Task item
Below are the records; copy each line in which "chopping" occurs.

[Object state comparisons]

######

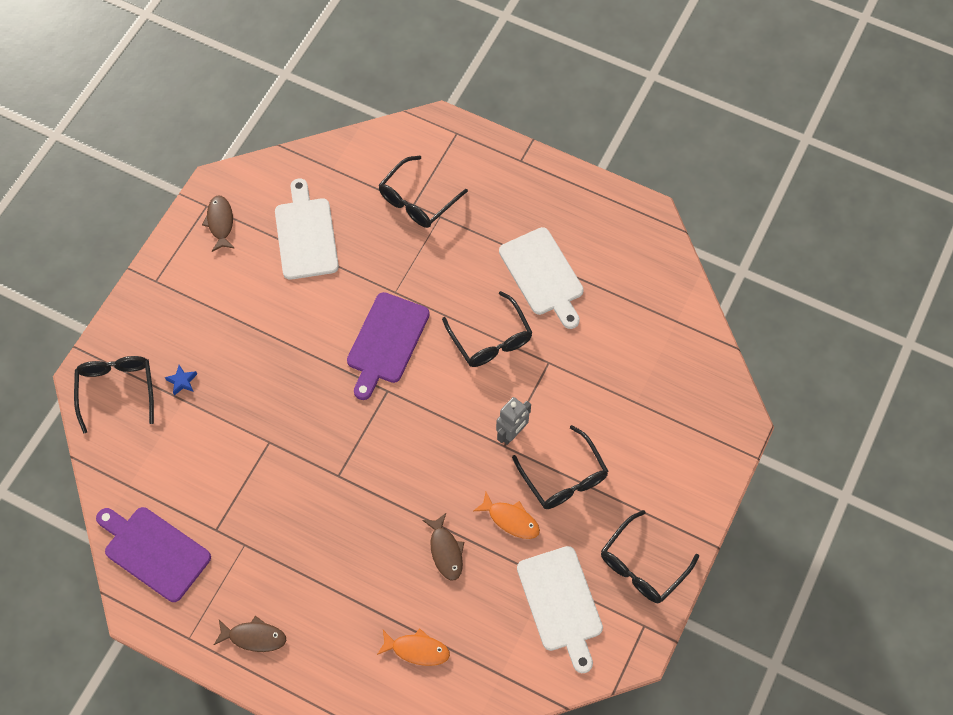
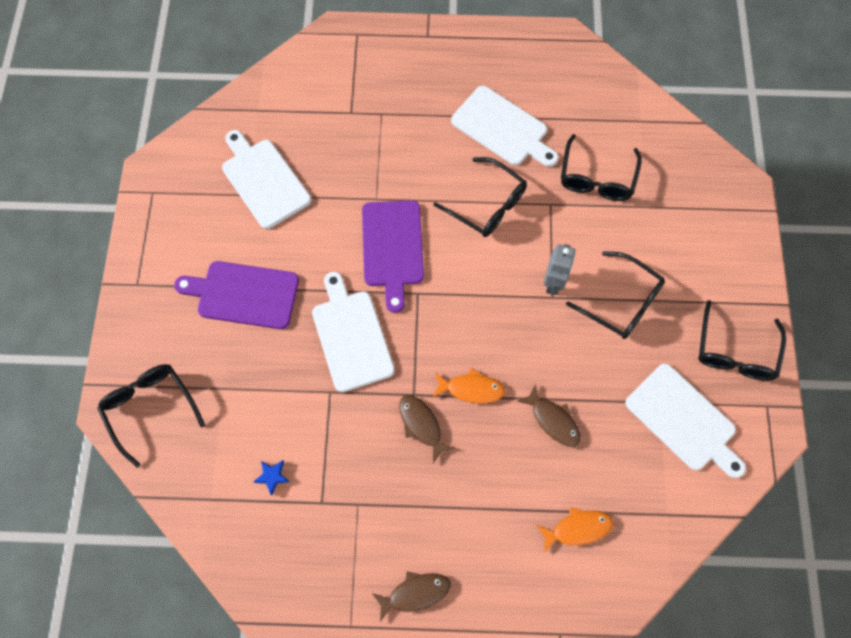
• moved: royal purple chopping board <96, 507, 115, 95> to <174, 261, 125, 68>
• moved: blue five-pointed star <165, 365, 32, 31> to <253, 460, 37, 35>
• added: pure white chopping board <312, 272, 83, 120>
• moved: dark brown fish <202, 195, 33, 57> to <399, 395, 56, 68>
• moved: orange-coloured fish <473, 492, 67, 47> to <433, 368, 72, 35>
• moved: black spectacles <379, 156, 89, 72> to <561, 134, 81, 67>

######

Answer box
• moved: royal purple chopping board <96, 507, 115, 95> to <174, 261, 125, 68>
• added: pure white chopping board <312, 272, 83, 120>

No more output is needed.